Given data Block Start

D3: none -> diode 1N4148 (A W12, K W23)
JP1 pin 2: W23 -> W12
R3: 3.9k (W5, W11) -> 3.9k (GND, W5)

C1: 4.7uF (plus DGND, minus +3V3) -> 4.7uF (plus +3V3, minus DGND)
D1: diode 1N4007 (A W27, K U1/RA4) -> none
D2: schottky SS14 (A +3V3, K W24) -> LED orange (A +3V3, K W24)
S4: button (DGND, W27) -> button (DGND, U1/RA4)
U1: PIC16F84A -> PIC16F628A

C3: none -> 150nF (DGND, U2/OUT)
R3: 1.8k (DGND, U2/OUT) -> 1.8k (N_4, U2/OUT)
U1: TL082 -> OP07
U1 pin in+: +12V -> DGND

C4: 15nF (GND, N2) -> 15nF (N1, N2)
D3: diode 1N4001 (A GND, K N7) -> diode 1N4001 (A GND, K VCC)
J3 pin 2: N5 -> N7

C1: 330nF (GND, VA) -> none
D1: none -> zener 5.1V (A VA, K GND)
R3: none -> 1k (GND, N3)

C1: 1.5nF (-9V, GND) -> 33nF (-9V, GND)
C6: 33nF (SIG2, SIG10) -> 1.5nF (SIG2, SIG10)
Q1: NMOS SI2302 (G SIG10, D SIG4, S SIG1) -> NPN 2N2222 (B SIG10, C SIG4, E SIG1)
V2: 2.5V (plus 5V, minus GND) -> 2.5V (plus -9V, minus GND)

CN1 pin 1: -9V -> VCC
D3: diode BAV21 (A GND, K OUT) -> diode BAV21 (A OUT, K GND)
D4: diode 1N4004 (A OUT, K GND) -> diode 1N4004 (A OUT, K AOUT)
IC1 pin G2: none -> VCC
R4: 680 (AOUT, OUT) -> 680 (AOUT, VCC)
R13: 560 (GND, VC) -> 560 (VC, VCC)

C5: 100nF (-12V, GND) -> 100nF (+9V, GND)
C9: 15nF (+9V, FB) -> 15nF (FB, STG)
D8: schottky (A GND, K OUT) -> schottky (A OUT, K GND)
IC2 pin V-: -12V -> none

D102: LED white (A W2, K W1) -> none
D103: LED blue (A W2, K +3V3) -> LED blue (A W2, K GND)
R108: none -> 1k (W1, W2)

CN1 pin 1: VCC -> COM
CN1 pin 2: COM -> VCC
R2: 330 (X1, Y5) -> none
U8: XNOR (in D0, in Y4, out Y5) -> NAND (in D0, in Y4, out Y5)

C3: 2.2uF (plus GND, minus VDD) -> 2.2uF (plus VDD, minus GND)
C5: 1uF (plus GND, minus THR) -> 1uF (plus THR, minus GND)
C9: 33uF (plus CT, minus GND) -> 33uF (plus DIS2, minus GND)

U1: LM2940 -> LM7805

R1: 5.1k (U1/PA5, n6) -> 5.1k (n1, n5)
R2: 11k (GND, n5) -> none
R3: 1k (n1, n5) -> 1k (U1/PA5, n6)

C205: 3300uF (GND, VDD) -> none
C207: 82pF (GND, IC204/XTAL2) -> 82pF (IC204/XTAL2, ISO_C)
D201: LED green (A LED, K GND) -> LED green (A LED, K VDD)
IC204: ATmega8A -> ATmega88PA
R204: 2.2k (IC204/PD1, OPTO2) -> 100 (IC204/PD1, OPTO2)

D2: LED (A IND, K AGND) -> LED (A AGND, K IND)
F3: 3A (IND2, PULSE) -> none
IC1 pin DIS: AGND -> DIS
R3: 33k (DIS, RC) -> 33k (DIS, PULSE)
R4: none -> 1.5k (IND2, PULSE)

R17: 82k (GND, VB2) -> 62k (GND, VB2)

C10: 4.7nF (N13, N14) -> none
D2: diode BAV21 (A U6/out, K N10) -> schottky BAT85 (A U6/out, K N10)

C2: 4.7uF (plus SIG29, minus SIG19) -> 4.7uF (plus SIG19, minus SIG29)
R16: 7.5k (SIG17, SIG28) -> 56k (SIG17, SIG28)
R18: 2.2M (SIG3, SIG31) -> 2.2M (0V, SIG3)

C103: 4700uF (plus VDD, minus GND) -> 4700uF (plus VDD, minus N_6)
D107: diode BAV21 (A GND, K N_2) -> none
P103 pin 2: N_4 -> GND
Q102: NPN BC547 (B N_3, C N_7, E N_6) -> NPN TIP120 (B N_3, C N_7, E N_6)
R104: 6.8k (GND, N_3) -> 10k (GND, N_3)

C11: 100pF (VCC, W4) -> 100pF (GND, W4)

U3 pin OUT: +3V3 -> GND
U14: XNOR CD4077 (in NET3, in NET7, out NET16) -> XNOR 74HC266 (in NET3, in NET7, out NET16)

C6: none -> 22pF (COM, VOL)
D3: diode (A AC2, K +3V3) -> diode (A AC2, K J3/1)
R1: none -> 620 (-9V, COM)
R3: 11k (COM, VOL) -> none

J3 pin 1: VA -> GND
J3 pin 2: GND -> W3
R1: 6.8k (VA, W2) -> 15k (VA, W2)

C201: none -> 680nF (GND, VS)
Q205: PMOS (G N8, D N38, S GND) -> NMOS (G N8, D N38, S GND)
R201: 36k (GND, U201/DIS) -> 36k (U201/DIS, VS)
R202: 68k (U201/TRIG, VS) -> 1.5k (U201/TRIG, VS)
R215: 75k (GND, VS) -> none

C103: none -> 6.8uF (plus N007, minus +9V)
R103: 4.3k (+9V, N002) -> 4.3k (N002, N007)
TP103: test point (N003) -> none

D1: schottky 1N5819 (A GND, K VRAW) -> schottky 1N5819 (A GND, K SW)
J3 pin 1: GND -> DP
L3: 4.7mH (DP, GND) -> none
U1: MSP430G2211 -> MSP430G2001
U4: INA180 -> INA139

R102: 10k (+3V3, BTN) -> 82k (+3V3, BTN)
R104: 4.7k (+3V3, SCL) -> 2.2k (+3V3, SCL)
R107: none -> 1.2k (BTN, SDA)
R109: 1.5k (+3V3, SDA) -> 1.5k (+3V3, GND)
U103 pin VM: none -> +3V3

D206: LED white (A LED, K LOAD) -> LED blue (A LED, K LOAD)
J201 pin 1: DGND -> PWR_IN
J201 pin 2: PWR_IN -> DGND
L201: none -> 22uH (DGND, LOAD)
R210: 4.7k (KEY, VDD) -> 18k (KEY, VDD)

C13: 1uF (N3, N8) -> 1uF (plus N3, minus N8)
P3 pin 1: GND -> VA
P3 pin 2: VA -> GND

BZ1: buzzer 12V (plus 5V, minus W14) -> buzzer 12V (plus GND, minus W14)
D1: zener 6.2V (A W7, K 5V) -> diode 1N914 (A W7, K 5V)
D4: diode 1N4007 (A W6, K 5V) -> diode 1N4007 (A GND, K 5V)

Given data Block End

- Task directions: From the line holding "C103: none -> 6.8uF (plus N007, minus +9V)" to the last line of the data above, copy every line exactly and include nothing more.

- Exercise output:
C103: none -> 6.8uF (plus N007, minus +9V)
R103: 4.3k (+9V, N002) -> 4.3k (N002, N007)
TP103: test point (N003) -> none

D1: schottky 1N5819 (A GND, K VRAW) -> schottky 1N5819 (A GND, K SW)
J3 pin 1: GND -> DP
L3: 4.7mH (DP, GND) -> none
U1: MSP430G2211 -> MSP430G2001
U4: INA180 -> INA139

R102: 10k (+3V3, BTN) -> 82k (+3V3, BTN)
R104: 4.7k (+3V3, SCL) -> 2.2k (+3V3, SCL)
R107: none -> 1.2k (BTN, SDA)
R109: 1.5k (+3V3, SDA) -> 1.5k (+3V3, GND)
U103 pin VM: none -> +3V3

D206: LED white (A LED, K LOAD) -> LED blue (A LED, K LOAD)
J201 pin 1: DGND -> PWR_IN
J201 pin 2: PWR_IN -> DGND
L201: none -> 22uH (DGND, LOAD)
R210: 4.7k (KEY, VDD) -> 18k (KEY, VDD)

C13: 1uF (N3, N8) -> 1uF (plus N3, minus N8)
P3 pin 1: GND -> VA
P3 pin 2: VA -> GND

BZ1: buzzer 12V (plus 5V, minus W14) -> buzzer 12V (plus GND, minus W14)
D1: zener 6.2V (A W7, K 5V) -> diode 1N914 (A W7, K 5V)
D4: diode 1N4007 (A W6, K 5V) -> diode 1N4007 (A GND, K 5V)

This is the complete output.